EXERCISE PROMPT |
Output only the stretch of the listing that starts at the line containing "gray line: (66, 23)" and ends at the line containing "red arrow: (70, 59) -> (76, 51), moved", reproduced exactly with both ends.

THE DATA |
↓↓↓
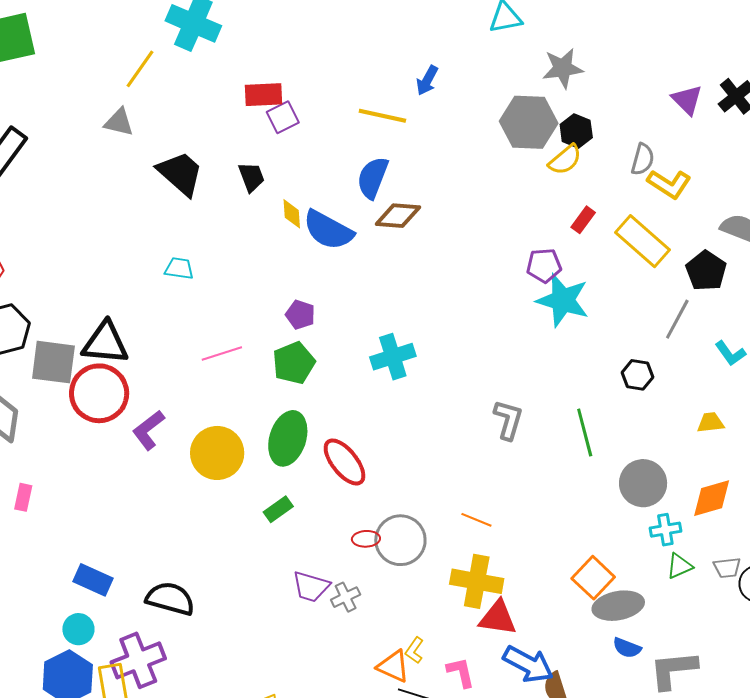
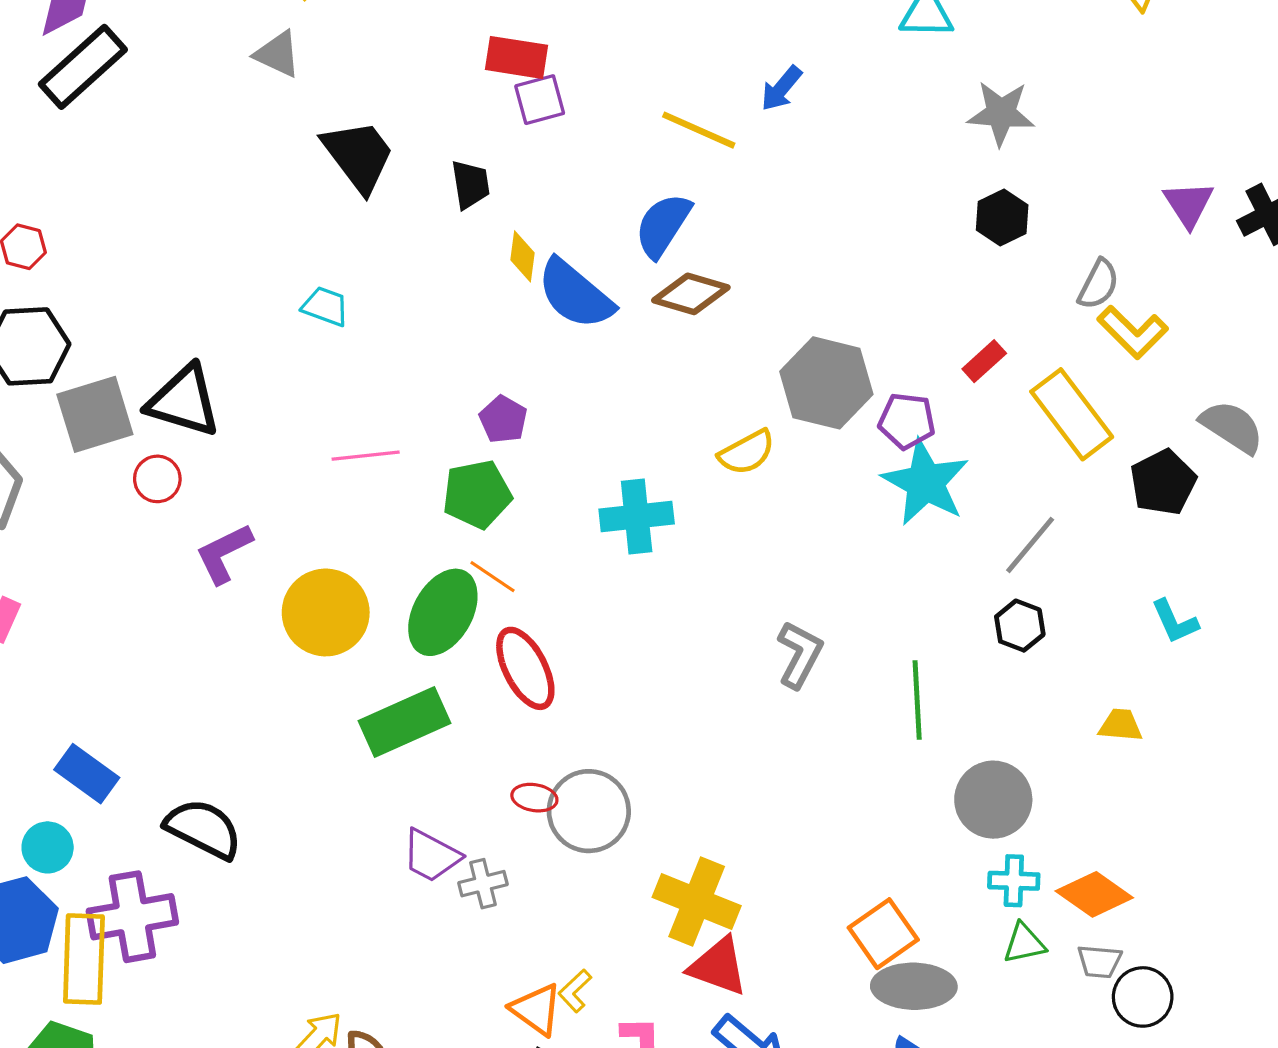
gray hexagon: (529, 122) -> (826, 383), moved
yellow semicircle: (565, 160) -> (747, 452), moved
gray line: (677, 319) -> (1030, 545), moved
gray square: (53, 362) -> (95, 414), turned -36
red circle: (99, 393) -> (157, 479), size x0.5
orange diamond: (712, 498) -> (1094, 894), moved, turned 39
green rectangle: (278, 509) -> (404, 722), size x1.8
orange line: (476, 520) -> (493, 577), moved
↑↑↑
↓↓↓
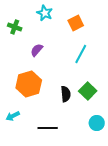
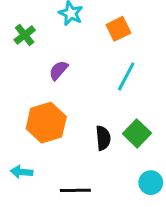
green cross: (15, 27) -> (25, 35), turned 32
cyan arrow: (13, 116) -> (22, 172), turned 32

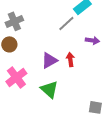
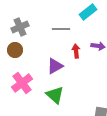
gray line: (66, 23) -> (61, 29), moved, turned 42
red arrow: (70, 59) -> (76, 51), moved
↑↑↑
↓↓↓
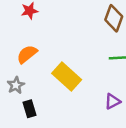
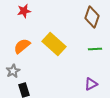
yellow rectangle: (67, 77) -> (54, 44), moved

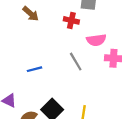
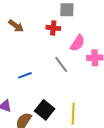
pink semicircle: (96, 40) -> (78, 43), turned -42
↑↑↑
REPLY |
gray line: (66, 23) -> (61, 29), moved, turned 42
red arrow: (70, 59) -> (76, 51), moved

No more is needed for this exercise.